Source material Start Marker

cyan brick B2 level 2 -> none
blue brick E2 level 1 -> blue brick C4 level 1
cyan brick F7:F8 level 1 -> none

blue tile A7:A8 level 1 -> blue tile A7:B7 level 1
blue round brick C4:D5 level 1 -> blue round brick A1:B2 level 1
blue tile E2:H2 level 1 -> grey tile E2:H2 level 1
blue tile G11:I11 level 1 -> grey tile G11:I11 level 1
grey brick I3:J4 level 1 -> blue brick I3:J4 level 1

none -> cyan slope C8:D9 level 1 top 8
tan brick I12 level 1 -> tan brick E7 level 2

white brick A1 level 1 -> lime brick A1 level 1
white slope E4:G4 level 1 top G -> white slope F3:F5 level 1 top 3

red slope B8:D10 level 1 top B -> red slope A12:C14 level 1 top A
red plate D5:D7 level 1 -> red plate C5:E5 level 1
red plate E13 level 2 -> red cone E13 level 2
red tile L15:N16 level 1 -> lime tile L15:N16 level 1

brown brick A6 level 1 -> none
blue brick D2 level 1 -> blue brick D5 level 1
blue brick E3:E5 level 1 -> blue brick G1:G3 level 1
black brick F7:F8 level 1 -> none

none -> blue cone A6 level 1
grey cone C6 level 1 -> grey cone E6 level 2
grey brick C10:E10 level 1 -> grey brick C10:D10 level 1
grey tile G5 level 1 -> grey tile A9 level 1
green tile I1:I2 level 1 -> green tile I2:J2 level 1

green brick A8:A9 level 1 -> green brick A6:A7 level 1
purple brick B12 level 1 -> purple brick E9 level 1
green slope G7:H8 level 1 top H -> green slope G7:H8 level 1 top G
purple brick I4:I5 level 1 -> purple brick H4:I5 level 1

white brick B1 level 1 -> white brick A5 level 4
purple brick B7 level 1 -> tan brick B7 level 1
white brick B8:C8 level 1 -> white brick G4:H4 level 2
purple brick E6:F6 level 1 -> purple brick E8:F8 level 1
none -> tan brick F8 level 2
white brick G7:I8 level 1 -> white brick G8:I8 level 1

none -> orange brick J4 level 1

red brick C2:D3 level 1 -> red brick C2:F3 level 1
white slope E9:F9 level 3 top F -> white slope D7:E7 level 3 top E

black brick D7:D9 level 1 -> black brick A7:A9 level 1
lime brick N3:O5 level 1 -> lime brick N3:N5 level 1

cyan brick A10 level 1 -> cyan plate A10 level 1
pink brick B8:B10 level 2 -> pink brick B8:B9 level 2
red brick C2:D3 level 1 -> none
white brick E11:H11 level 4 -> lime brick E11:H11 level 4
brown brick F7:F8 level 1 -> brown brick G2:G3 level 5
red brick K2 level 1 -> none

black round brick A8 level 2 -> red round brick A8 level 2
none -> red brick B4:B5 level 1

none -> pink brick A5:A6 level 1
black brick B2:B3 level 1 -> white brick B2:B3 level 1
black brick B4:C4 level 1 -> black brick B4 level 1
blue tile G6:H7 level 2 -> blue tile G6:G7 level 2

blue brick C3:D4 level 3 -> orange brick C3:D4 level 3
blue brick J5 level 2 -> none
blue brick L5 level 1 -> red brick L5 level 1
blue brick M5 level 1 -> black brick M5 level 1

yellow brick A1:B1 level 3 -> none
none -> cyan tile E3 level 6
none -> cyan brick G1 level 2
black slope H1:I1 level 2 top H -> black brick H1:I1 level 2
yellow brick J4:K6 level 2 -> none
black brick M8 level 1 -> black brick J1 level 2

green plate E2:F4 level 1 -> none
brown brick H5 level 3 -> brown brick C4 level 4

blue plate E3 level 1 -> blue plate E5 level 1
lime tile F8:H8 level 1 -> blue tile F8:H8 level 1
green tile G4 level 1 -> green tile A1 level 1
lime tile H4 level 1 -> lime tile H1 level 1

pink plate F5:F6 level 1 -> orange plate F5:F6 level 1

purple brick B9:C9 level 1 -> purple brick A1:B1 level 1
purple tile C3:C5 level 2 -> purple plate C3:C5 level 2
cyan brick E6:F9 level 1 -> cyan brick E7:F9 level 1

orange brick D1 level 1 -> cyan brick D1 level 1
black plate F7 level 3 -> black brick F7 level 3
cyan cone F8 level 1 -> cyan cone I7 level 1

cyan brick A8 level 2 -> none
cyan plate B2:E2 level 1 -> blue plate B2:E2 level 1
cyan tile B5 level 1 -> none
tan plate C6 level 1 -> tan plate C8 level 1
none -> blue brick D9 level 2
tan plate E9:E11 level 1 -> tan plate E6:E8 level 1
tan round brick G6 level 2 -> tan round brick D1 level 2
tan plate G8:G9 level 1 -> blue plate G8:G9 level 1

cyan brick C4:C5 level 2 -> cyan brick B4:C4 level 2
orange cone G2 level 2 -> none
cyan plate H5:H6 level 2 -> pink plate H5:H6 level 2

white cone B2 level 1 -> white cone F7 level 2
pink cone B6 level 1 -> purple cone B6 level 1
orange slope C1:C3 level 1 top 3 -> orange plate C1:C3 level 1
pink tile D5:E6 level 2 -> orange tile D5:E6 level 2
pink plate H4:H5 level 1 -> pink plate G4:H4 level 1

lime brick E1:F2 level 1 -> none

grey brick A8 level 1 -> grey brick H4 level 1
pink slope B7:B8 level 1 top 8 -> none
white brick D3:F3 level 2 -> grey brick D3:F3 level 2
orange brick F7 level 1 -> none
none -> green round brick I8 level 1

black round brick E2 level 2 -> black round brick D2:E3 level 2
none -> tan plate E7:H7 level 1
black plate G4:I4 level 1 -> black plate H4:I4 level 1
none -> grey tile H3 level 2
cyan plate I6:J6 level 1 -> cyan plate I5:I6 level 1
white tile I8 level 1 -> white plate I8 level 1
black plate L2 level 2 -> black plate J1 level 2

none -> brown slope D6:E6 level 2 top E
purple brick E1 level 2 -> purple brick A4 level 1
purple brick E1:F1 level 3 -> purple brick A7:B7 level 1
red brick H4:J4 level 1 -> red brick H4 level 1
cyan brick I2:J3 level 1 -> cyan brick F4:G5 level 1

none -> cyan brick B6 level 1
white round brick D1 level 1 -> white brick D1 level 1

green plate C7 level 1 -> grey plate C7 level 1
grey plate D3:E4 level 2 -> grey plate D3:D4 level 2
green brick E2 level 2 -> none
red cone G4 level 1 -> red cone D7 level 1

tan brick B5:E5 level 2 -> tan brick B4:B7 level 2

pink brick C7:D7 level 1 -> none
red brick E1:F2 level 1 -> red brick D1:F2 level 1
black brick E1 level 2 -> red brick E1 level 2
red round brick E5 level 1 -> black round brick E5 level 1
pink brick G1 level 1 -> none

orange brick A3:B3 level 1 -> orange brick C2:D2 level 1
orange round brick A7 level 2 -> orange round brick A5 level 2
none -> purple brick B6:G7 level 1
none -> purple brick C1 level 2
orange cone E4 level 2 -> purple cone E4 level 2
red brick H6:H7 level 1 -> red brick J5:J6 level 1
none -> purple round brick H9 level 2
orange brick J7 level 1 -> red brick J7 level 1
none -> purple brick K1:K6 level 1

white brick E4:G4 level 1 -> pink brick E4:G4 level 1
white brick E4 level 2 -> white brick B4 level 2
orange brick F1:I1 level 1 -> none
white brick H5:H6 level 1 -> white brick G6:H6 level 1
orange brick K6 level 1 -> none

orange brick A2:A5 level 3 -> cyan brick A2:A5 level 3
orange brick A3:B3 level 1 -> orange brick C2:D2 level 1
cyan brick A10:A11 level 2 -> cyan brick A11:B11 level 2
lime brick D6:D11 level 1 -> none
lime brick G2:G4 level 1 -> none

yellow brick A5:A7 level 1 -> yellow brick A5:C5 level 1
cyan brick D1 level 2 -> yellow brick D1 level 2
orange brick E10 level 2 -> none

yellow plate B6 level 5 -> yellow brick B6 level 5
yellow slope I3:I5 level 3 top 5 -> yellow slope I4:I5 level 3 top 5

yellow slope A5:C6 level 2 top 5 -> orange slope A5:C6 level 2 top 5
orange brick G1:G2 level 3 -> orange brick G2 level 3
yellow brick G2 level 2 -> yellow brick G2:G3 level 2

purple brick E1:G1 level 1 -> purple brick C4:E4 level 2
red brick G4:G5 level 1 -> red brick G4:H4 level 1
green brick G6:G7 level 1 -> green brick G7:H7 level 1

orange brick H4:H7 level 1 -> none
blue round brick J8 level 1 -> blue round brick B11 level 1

Source material End Marker

Retype exactly the lines above, from the one with "cyan plate B2:E2" through the one with "black brick E1", inclusive.

Answer space |
cyan plate B2:E2 level 1 -> blue plate B2:E2 level 1
cyan tile B5 level 1 -> none
tan plate C6 level 1 -> tan plate C8 level 1
none -> blue brick D9 level 2
tan plate E9:E11 level 1 -> tan plate E6:E8 level 1
tan round brick G6 level 2 -> tan round brick D1 level 2
tan plate G8:G9 level 1 -> blue plate G8:G9 level 1

cyan brick C4:C5 level 2 -> cyan brick B4:C4 level 2
orange cone G2 level 2 -> none
cyan plate H5:H6 level 2 -> pink plate H5:H6 level 2

white cone B2 level 1 -> white cone F7 level 2
pink cone B6 level 1 -> purple cone B6 level 1
orange slope C1:C3 level 1 top 3 -> orange plate C1:C3 level 1
pink tile D5:E6 level 2 -> orange tile D5:E6 level 2
pink plate H4:H5 level 1 -> pink plate G4:H4 level 1

lime brick E1:F2 level 1 -> none

grey brick A8 level 1 -> grey brick H4 level 1
pink slope B7:B8 level 1 top 8 -> none
white brick D3:F3 level 2 -> grey brick D3:F3 level 2
orange brick F7 level 1 -> none
none -> green round brick I8 level 1

black round brick E2 level 2 -> black round brick D2:E3 level 2
none -> tan plate E7:H7 level 1
black plate G4:I4 level 1 -> black plate H4:I4 level 1
none -> grey tile H3 level 2
cyan plate I6:J6 level 1 -> cyan plate I5:I6 level 1
white tile I8 level 1 -> white plate I8 level 1
black plate L2 level 2 -> black plate J1 level 2

none -> brown slope D6:E6 level 2 top E
purple brick E1 level 2 -> purple brick A4 level 1
purple brick E1:F1 level 3 -> purple brick A7:B7 level 1
red brick H4:J4 level 1 -> red brick H4 level 1
cyan brick I2:J3 level 1 -> cyan brick F4:G5 level 1

none -> cyan brick B6 level 1
white round brick D1 level 1 -> white brick D1 level 1

green plate C7 level 1 -> grey plate C7 level 1
grey plate D3:E4 level 2 -> grey plate D3:D4 level 2
green brick E2 level 2 -> none
red cone G4 level 1 -> red cone D7 level 1

tan brick B5:E5 level 2 -> tan brick B4:B7 level 2

pink brick C7:D7 level 1 -> none
red brick E1:F2 level 1 -> red brick D1:F2 level 1
black brick E1 level 2 -> red brick E1 level 2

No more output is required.